Could you please find each line in the records that contains the word "semicircle" and copy it?

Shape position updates
§

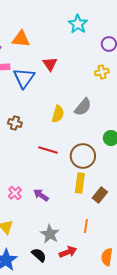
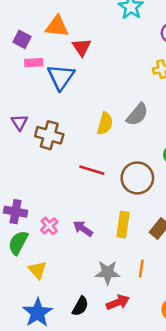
red triangle: (50, 64) -> (82, 47), moved
brown cross: (15, 123) -> (49, 135), size x1.5
yellow rectangle: (80, 183) -> (123, 225), moved
gray star: (50, 234) -> (108, 273), moved, turned -30
black semicircle: (39, 255) -> (80, 306), turned 77

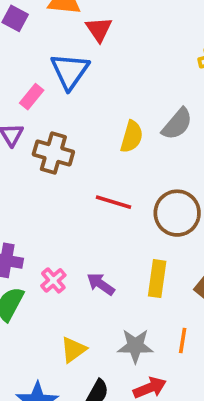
pink rectangle: (34, 63) -> (32, 97), moved, turned -48
yellow triangle: (38, 270) -> (73, 350), moved, turned 36

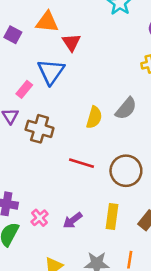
purple arrow: (101, 284) -> (73, 220), turned -72

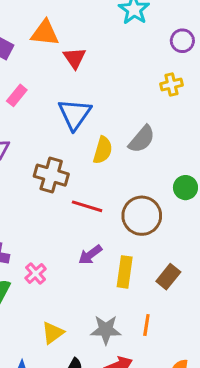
blue triangle: (51, 72) -> (75, 114), moved
pink rectangle: (24, 89) -> (17, 95), moved
brown cross: (40, 129) -> (51, 175), moved
purple arrow: (73, 220) -> (90, 255), moved

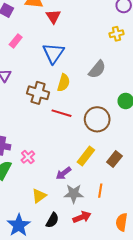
yellow semicircle: (103, 150) -> (64, 83), moved
purple arrow: (90, 255) -> (64, 173), moved
yellow rectangle: (125, 272) -> (86, 156), turned 30

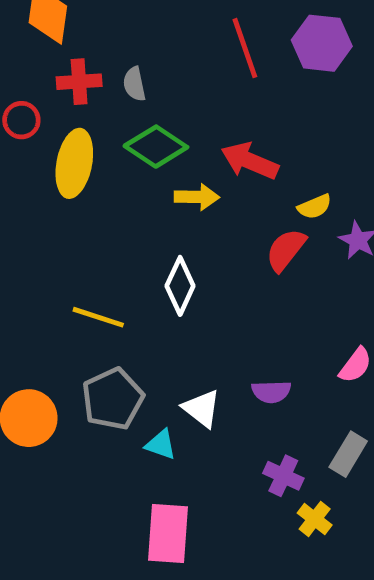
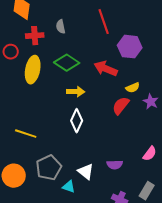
purple hexagon: (322, 43) -> (130, 47), moved
gray semicircle: (134, 84) -> (61, 27), moved
yellow arrow: (197, 197) -> (76, 92), moved
yellow line: (98, 317) -> (26, 134), moved

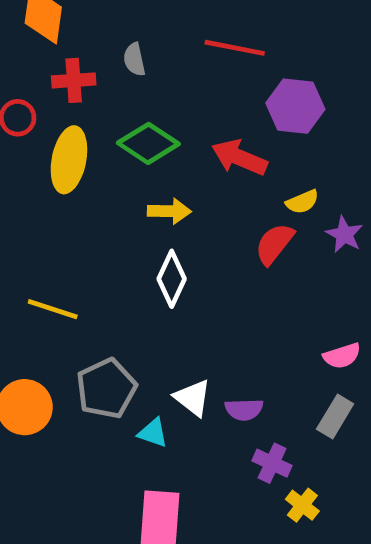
red line: (104, 22) -> (235, 48), turned -60
pink semicircle: (150, 154) -> (342, 356), turned 35
purple semicircle: (115, 165) -> (244, 409), moved
gray rectangle: (147, 191) -> (335, 416), moved

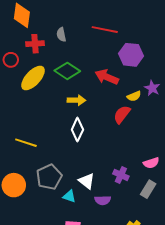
yellow ellipse: (69, 160) -> (33, 78), turned 32
purple star: (344, 234) -> (152, 88), moved
purple semicircle: (244, 409) -> (103, 200), moved
purple cross: (272, 463) -> (121, 175), moved

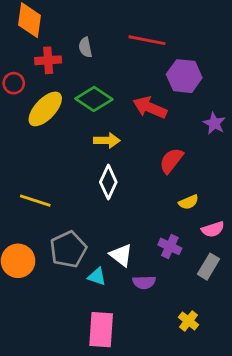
yellow semicircle: (134, 96) -> (188, 202), moved

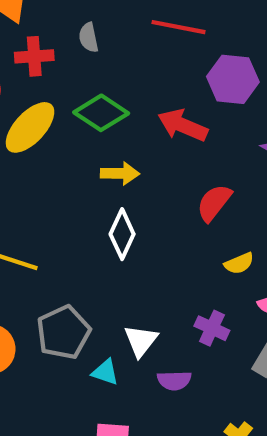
white triangle: (121, 255) -> (141, 341), turned 30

§

#### EXERCISE OUTPUT:
black semicircle: (39, 255) -> (80, 306), turned 77
yellow semicircle: (103, 150) -> (64, 83), moved
gray semicircle: (134, 84) -> (61, 27), moved
pink semicircle: (150, 154) -> (342, 356), turned 35
purple semicircle: (115, 165) -> (244, 409), moved
purple semicircle: (244, 409) -> (103, 200), moved
yellow semicircle: (134, 96) -> (188, 202), moved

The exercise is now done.